WHAT TO DO: Find the number of lines below in which the word "brown" appears, and write that number only.

THE INPUT:

+===+

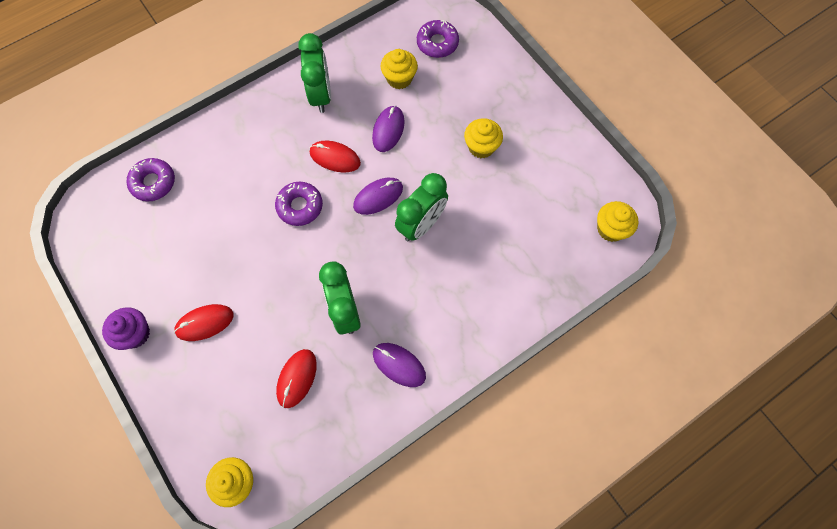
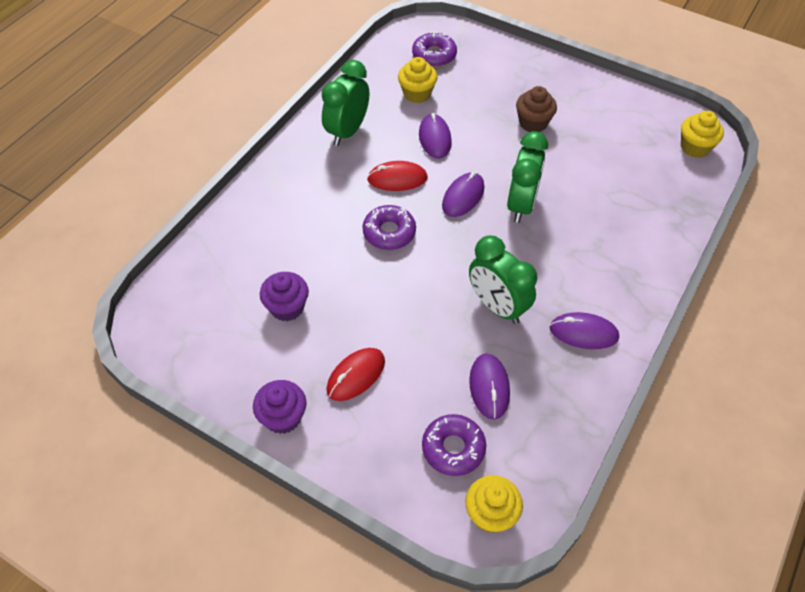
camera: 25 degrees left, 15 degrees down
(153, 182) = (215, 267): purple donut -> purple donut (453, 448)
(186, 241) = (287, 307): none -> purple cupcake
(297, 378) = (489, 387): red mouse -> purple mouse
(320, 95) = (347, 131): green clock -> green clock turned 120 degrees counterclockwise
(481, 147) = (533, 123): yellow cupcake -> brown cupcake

+===+

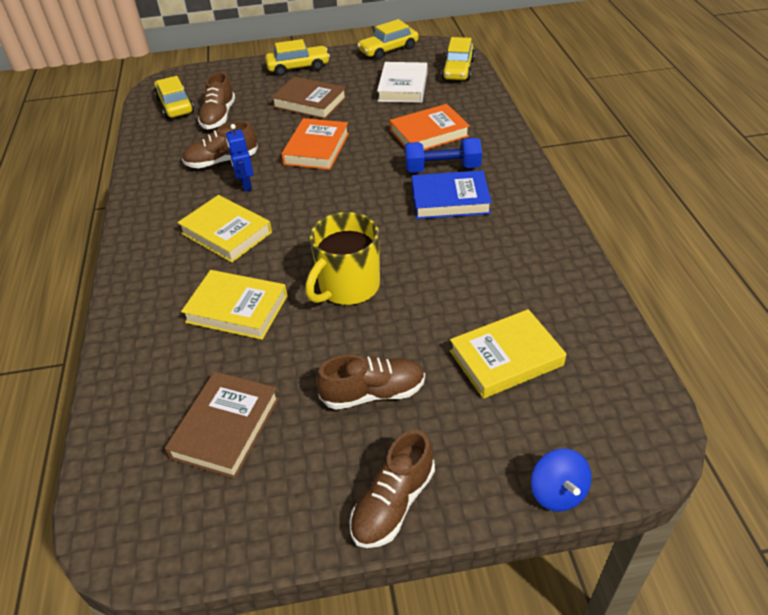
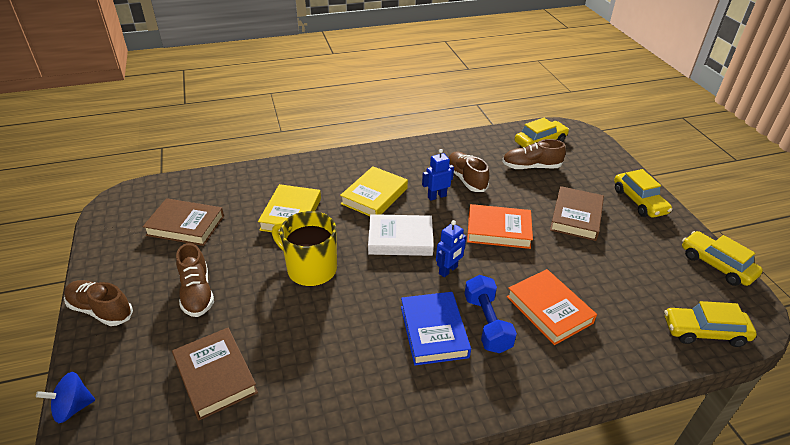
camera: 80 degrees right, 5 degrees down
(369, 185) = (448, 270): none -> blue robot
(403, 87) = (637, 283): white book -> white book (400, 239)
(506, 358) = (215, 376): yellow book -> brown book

+===+

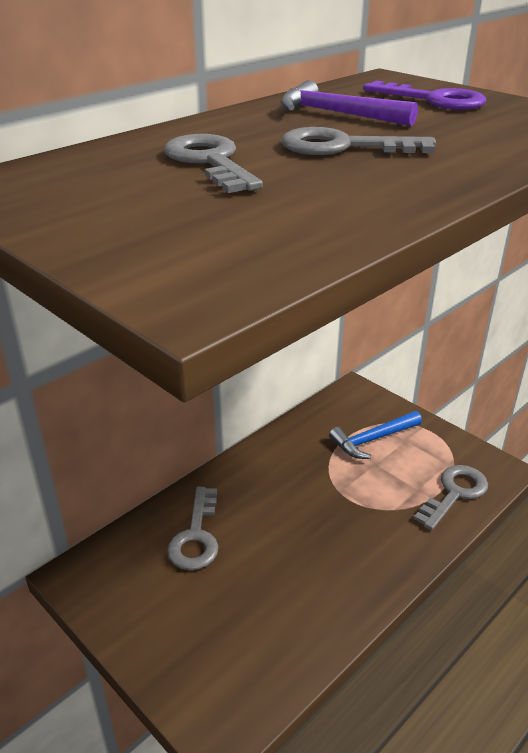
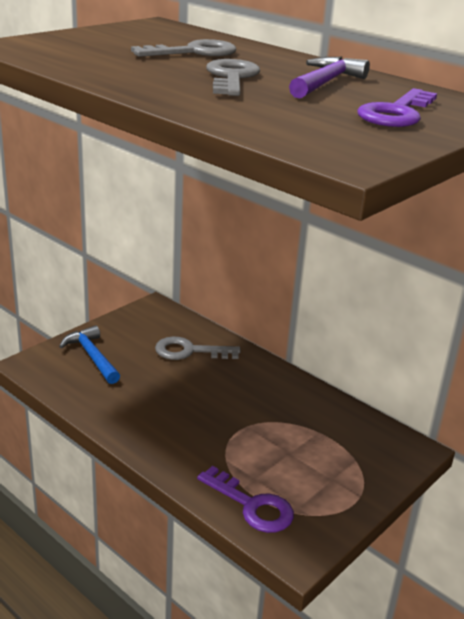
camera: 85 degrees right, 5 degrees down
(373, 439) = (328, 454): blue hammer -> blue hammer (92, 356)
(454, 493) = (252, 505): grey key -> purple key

+===+

ANSWER BELOW: 2